DATASET RECORDS =
Content starts
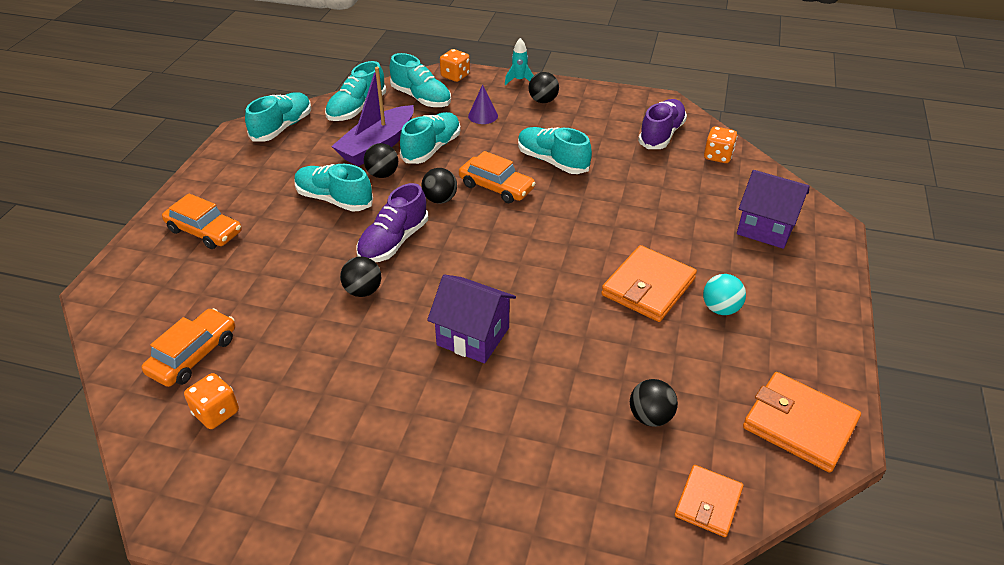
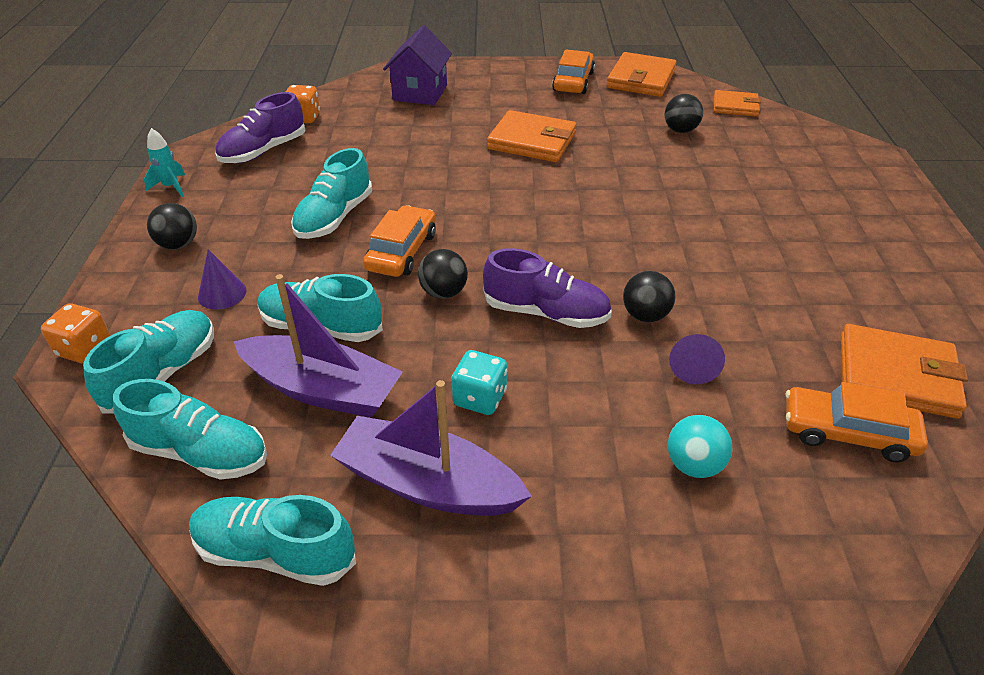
camera: 105 degrees left, 0 degrees up
orange car [162,193,242,249] -> orange car moved to [552,49,595,94]
orange dice [184,373,239,429] -> orange wallet [841,324,968,419]
turquoise shoe [294,164,373,212] -> turquoise dice [452,350,508,415]
black ball [364,143,398,178] -> none
purple house [427,274,516,363] -> none
turquoise rocket [505,38,534,85] -> turquoise rocket moved to [144,128,185,197]
purple shoe [638,99,687,149] -> purple shoe turned 60 degrees counterclockwise [215,92,306,163]
turquoise ball [703,274,746,315] -> turquoise ball moved to [668,415,732,478]
none -> purple boat [330,380,532,516]
none -> purple cone [669,334,725,384]

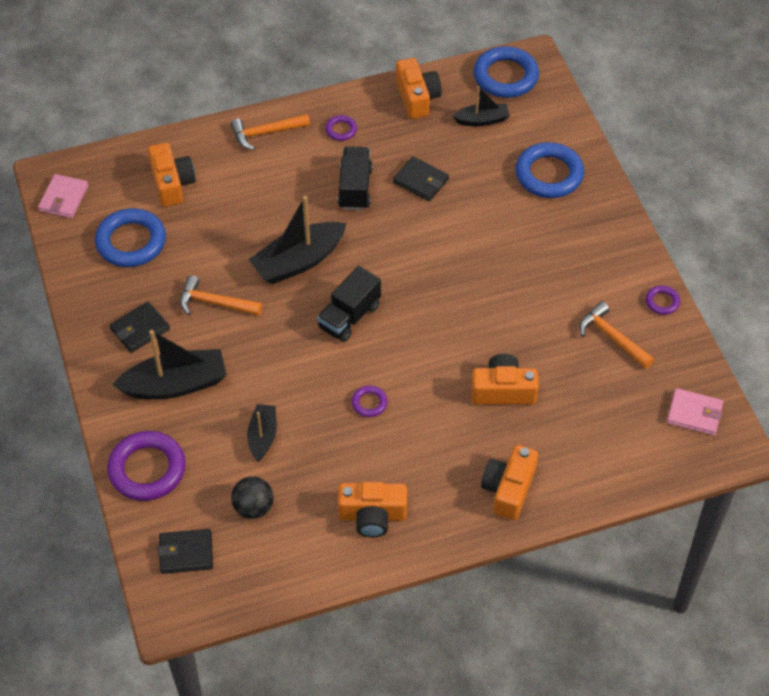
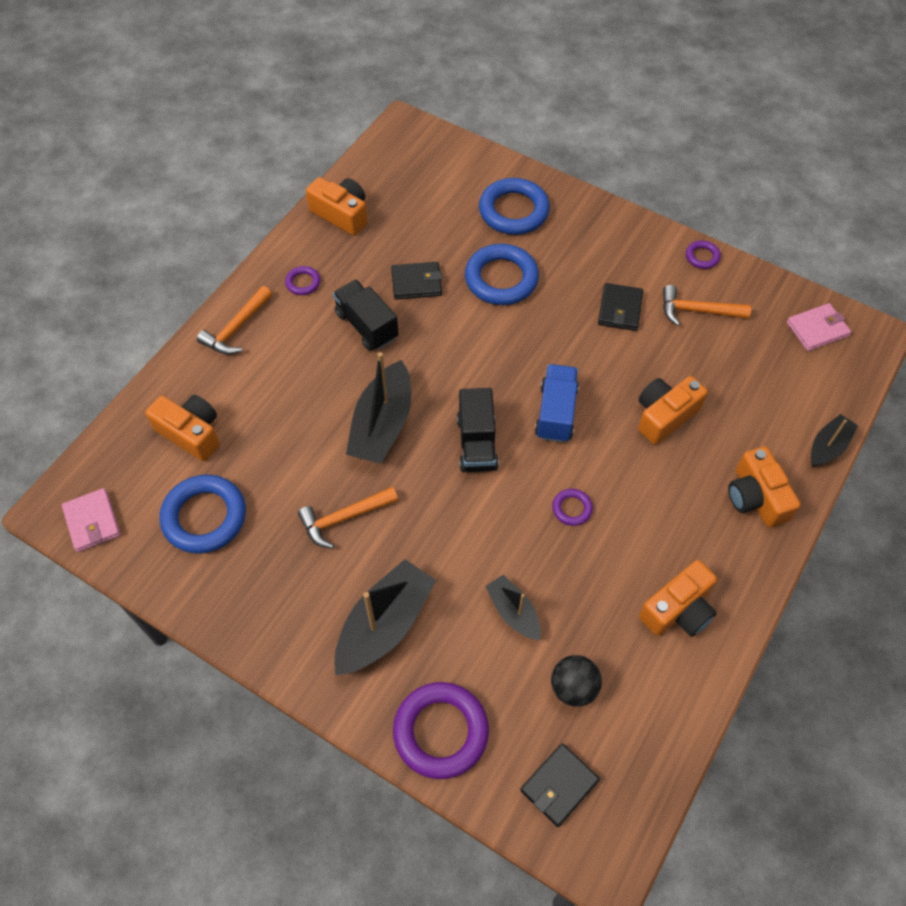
camera: 40 degrees left, 5 degrees up
black wallet [110,301,170,353] -> black wallet moved to [598,283,643,331]
black boat [453,86,510,126] -> black boat moved to [811,414,858,467]
blue ring [473,46,539,98] -> blue ring moved to [465,244,539,305]
none -> blue truck [535,364,579,443]

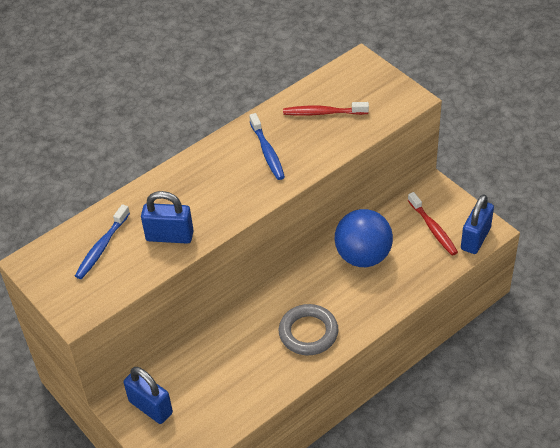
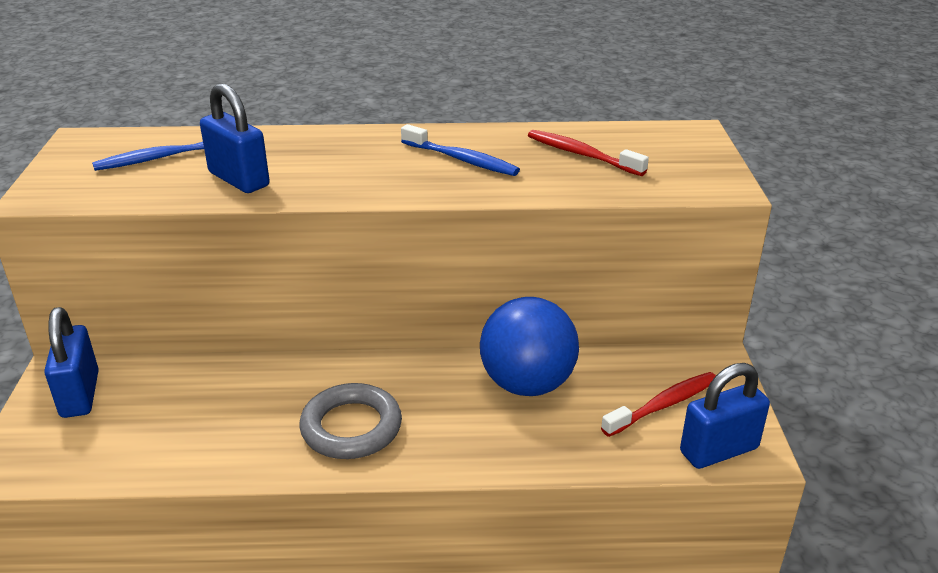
camera: 35 degrees right, 15 degrees down
blue toothbrush [249,113,285,180] -> blue toothbrush turned 75 degrees counterclockwise [401,124,520,176]
red toothbrush [408,192,458,256] -> red toothbrush turned 135 degrees counterclockwise [601,372,716,437]

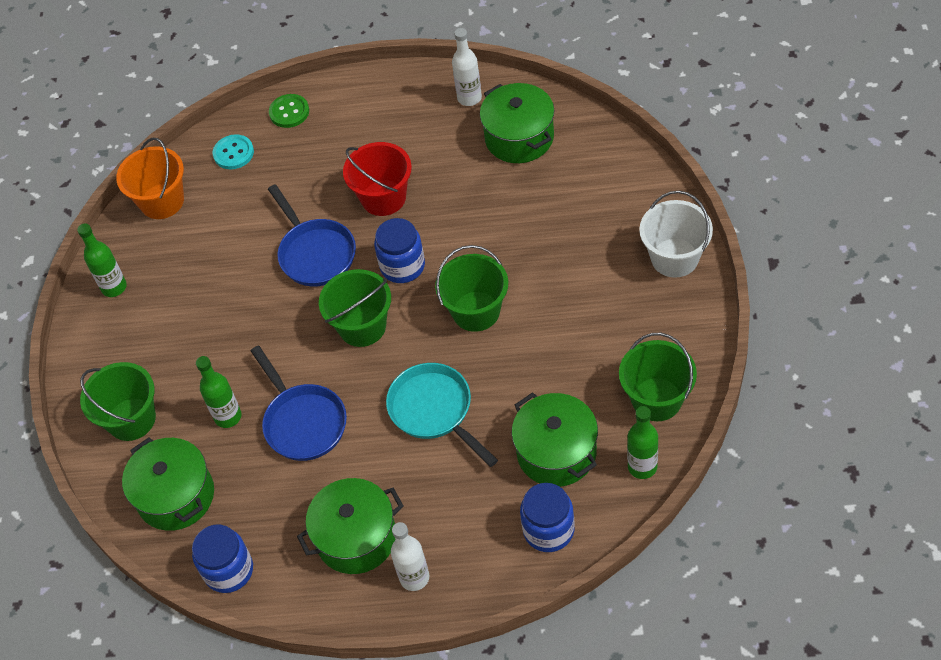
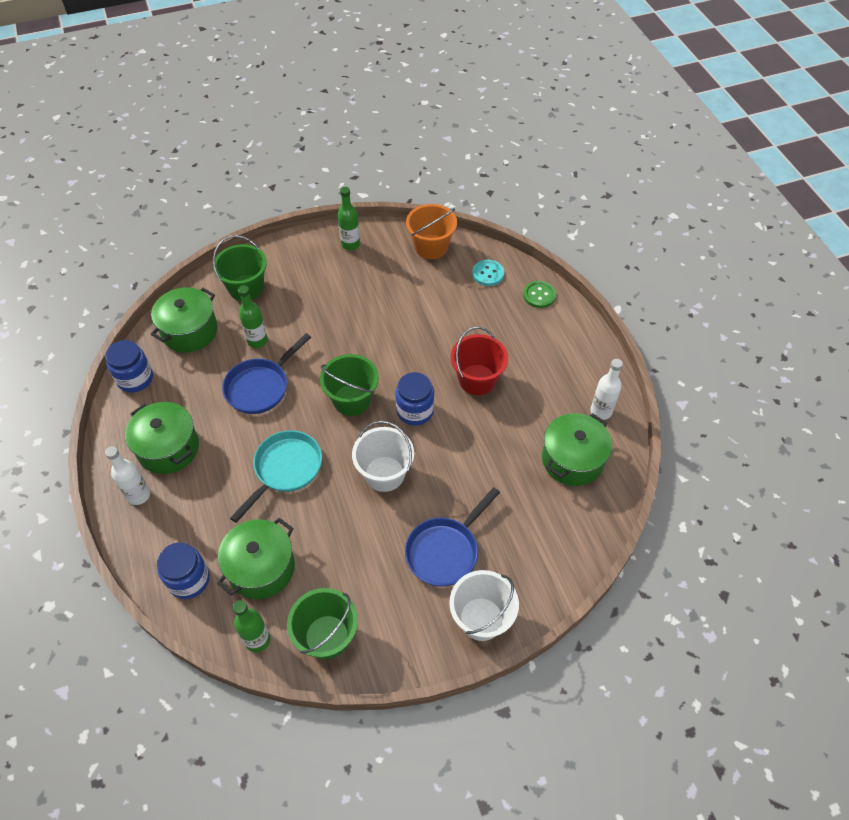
camera: 65 degrees right, 0 degrees up
blue pan [268,184,356,287] -> blue pan moved to [405,487,500,587]
green bucket [435,245,508,332] -> white bucket [352,421,414,492]

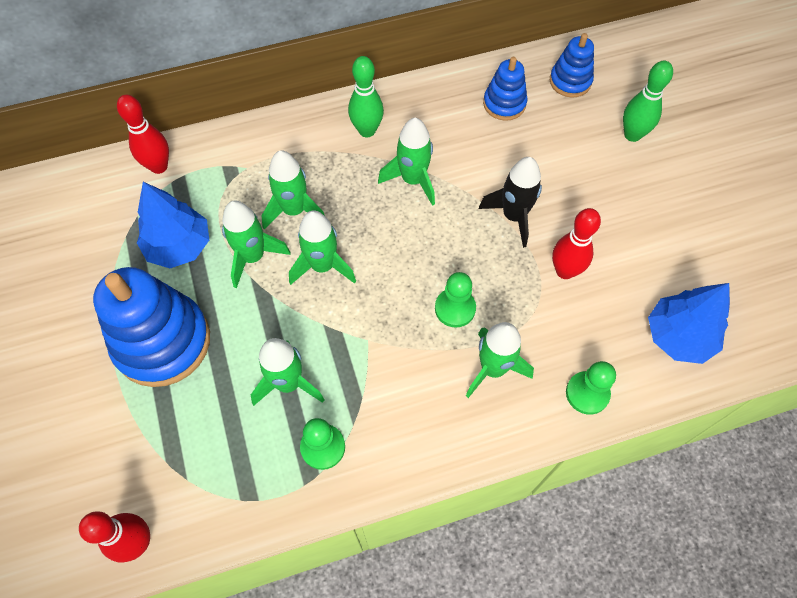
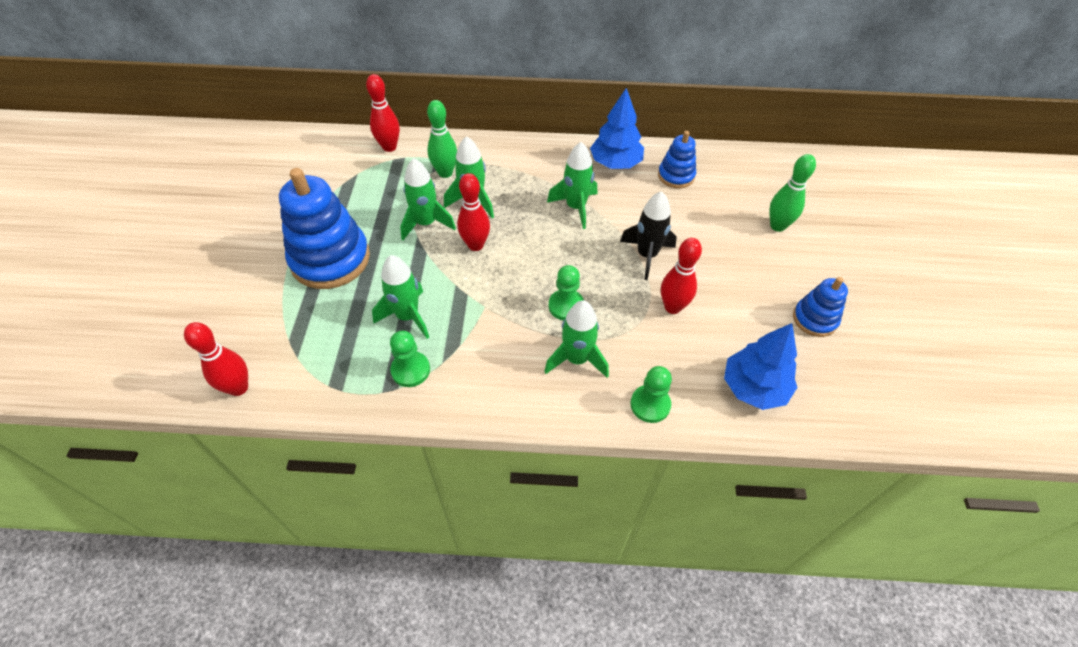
camera: 20 degrees right, 10 degrees down
blue tree [137,182,209,268] -> blue tree moved to [590,88,644,169]
green rocket [289,210,356,285] -> red bowling pin [457,173,490,251]
green bowling pin [348,56,384,137] -> green bowling pin moved to [427,100,457,178]
blue stacking toy [550,33,594,98] -> blue stacking toy moved to [793,277,848,337]

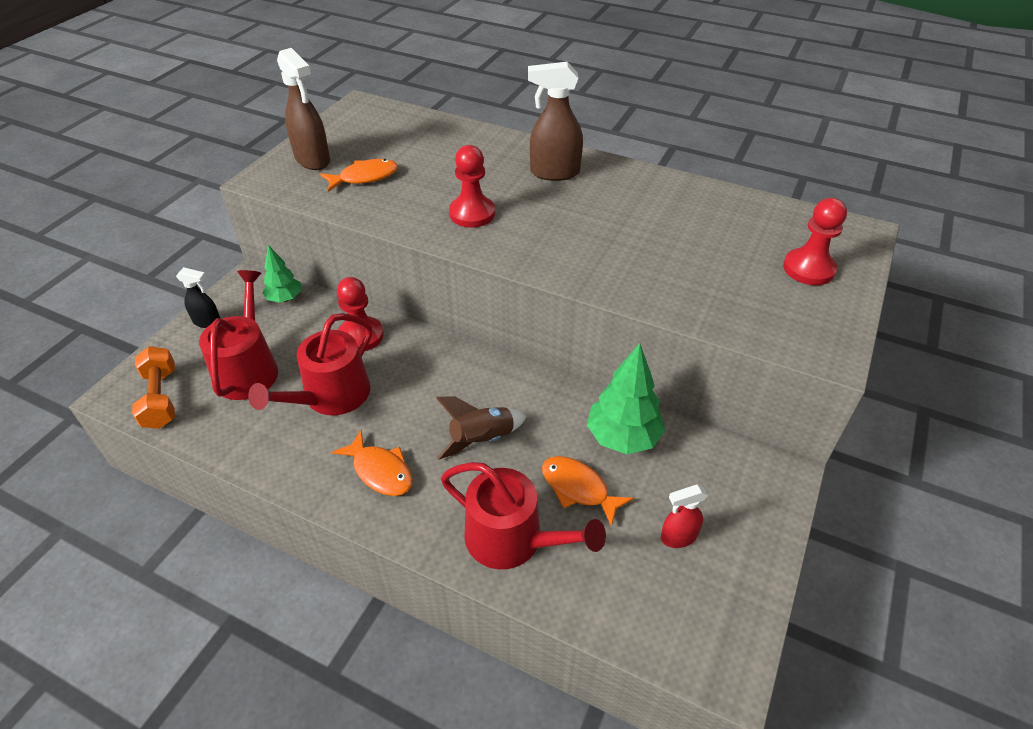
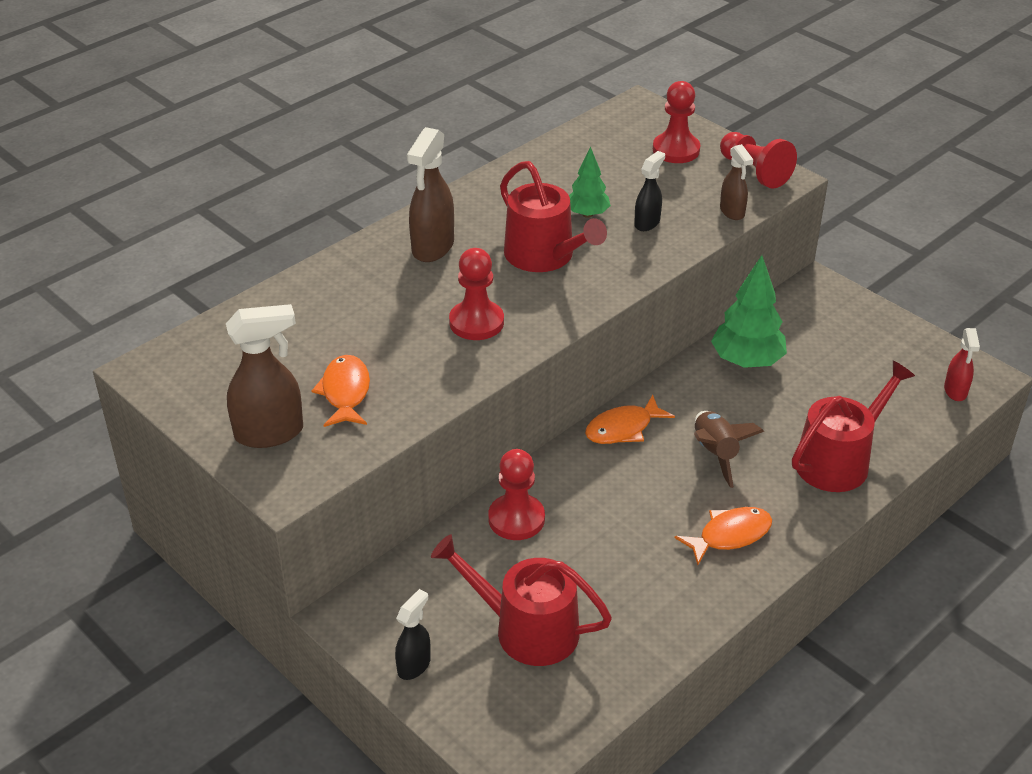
camera: 70 degrees left, 5 degrees down
orange dumbbell [132,346,175,429] -> none
red watering can [248,313,372,415] -> red watering can moved to [500,161,607,272]
green tree [263,245,301,303] -> green tree moved to [569,147,611,218]
orange fish [542,456,634,527] -> orange fish moved to [585,395,675,444]
red spray bottle [661,485,708,548] -> red spray bottle moved to [944,328,980,401]
none -> black spray bottle [634,151,665,231]
none -> red pawn [720,132,797,189]
none -> brown spray bottle [720,144,753,220]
Content ends
GOAL OF THE EXERCISE = Would you restate, word for word, the lines from the one holding "orange dice [184,373,239,429]" through the end of the material above? Omit the pictures.

ANSWER BELOW =
orange dice [184,373,239,429] -> orange wallet [841,324,968,419]
turquoise shoe [294,164,373,212] -> turquoise dice [452,350,508,415]
black ball [364,143,398,178] -> none
purple house [427,274,516,363] -> none
turquoise rocket [505,38,534,85] -> turquoise rocket moved to [144,128,185,197]
purple shoe [638,99,687,149] -> purple shoe turned 60 degrees counterclockwise [215,92,306,163]
turquoise ball [703,274,746,315] -> turquoise ball moved to [668,415,732,478]
none -> purple boat [330,380,532,516]
none -> purple cone [669,334,725,384]

camera: 40 degrees left, 5 degrees up
black wallet [110,301,170,353] -> black wallet moved to [598,283,643,331]
black boat [453,86,510,126] -> black boat moved to [811,414,858,467]
blue ring [473,46,539,98] -> blue ring moved to [465,244,539,305]
none -> blue truck [535,364,579,443]

camera: 35 degrees right, 15 degrees down
blue toothbrush [249,113,285,180] -> blue toothbrush turned 75 degrees counterclockwise [401,124,520,176]
red toothbrush [408,192,458,256] -> red toothbrush turned 135 degrees counterclockwise [601,372,716,437]

camera: 65 degrees right, 0 degrees up
blue pan [268,184,356,287] -> blue pan moved to [405,487,500,587]
green bucket [435,245,508,332] -> white bucket [352,421,414,492]

camera: 20 degrees right, 10 degrees down
blue tree [137,182,209,268] -> blue tree moved to [590,88,644,169]
green rocket [289,210,356,285] -> red bowling pin [457,173,490,251]
green bowling pin [348,56,384,137] -> green bowling pin moved to [427,100,457,178]
blue stacking toy [550,33,594,98] -> blue stacking toy moved to [793,277,848,337]

camera: 70 degrees left, 5 degrees down
orange dumbbell [132,346,175,429] -> none
red watering can [248,313,372,415] -> red watering can moved to [500,161,607,272]
green tree [263,245,301,303] -> green tree moved to [569,147,611,218]
orange fish [542,456,634,527] -> orange fish moved to [585,395,675,444]
red spray bottle [661,485,708,548] -> red spray bottle moved to [944,328,980,401]
none -> black spray bottle [634,151,665,231]
none -> red pawn [720,132,797,189]
none -> brown spray bottle [720,144,753,220]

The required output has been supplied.